[Work order] Set down, exactly and with nothing added, the lines running from the one that holds "J2 pin 1: GND -> VS" to the final line of the records. Pictures stay out of the copy.

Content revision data

• • •

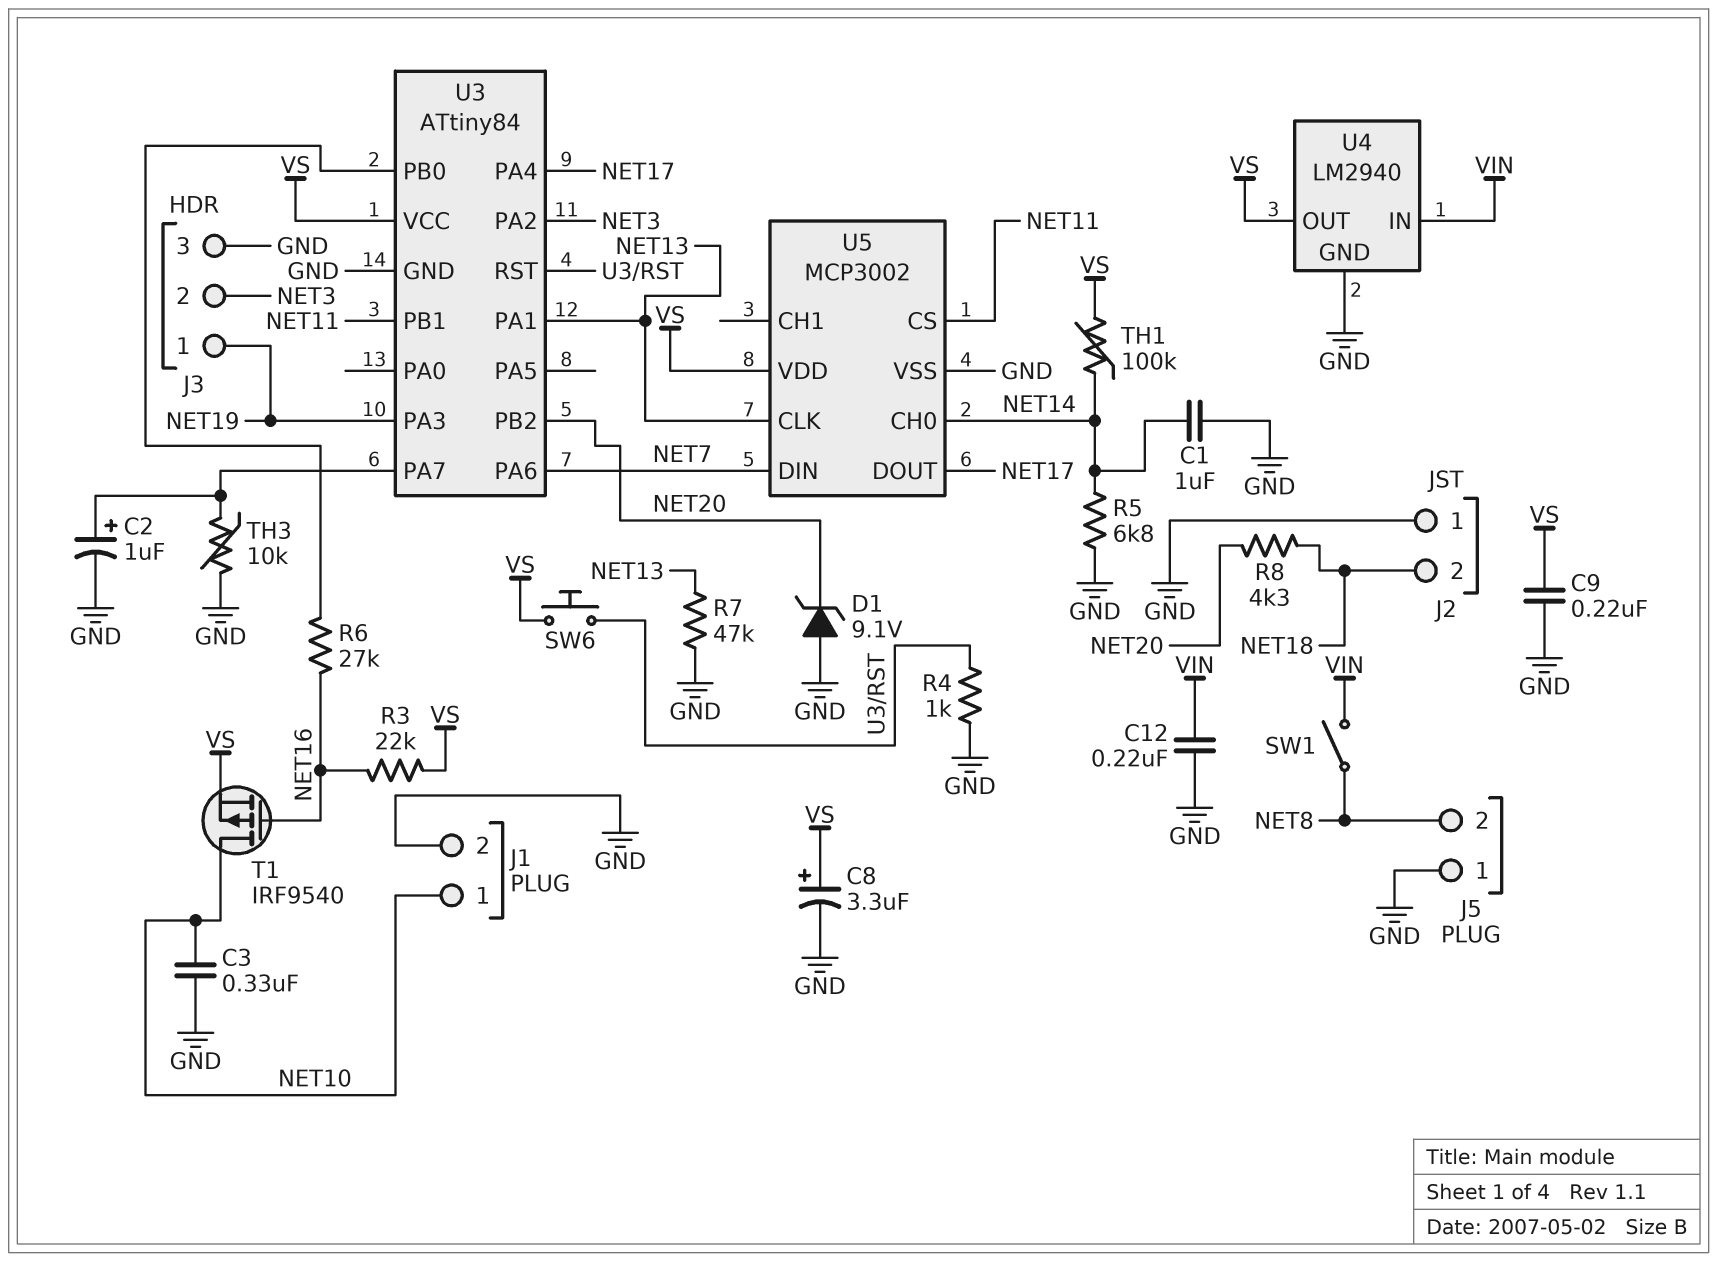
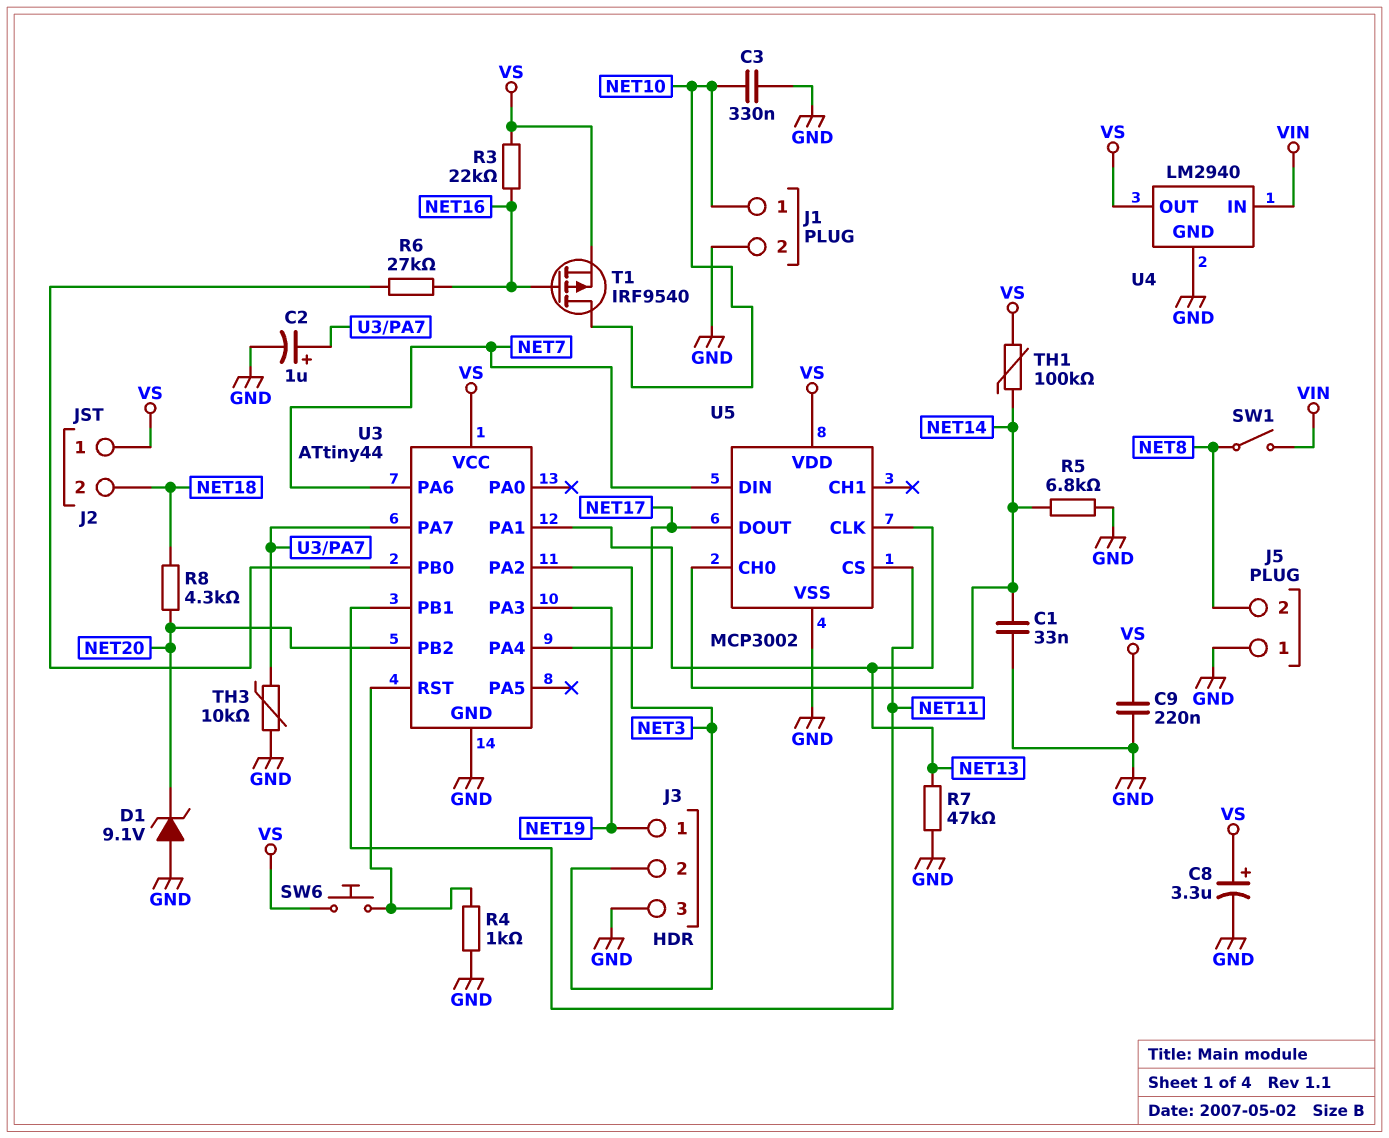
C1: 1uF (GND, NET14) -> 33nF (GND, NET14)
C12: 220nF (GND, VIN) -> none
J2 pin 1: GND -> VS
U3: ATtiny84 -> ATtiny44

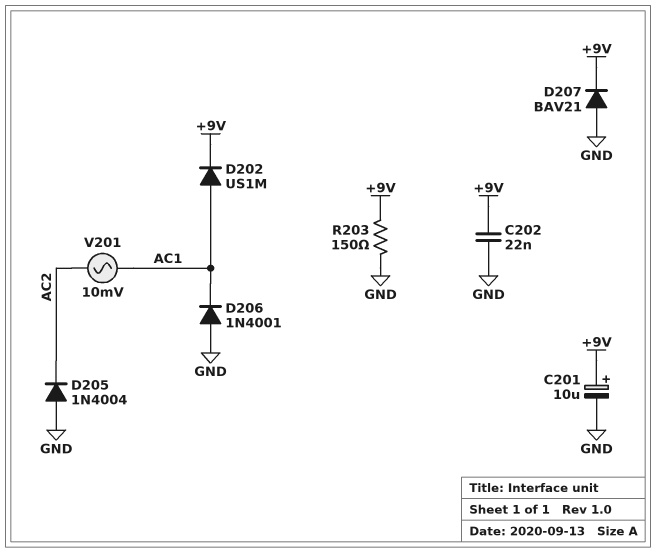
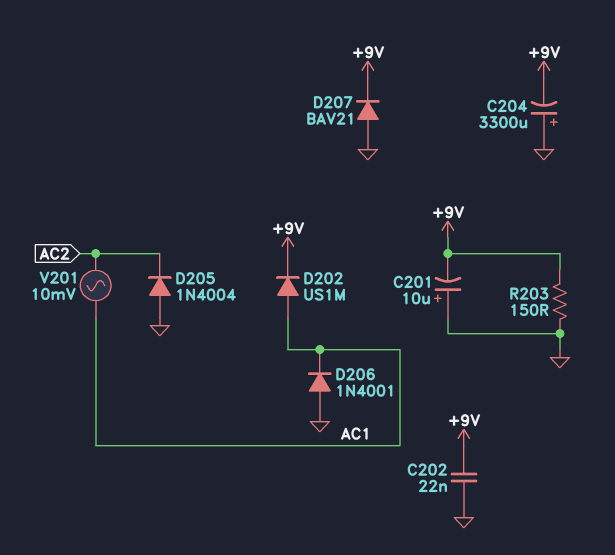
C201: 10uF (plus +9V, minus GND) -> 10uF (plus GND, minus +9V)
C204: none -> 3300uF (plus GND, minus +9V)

• • •

[Result for this exercise]
J2 pin 1: GND -> VS
U3: ATtiny84 -> ATtiny44

C201: 10uF (plus +9V, minus GND) -> 10uF (plus GND, minus +9V)
C204: none -> 3300uF (plus GND, minus +9V)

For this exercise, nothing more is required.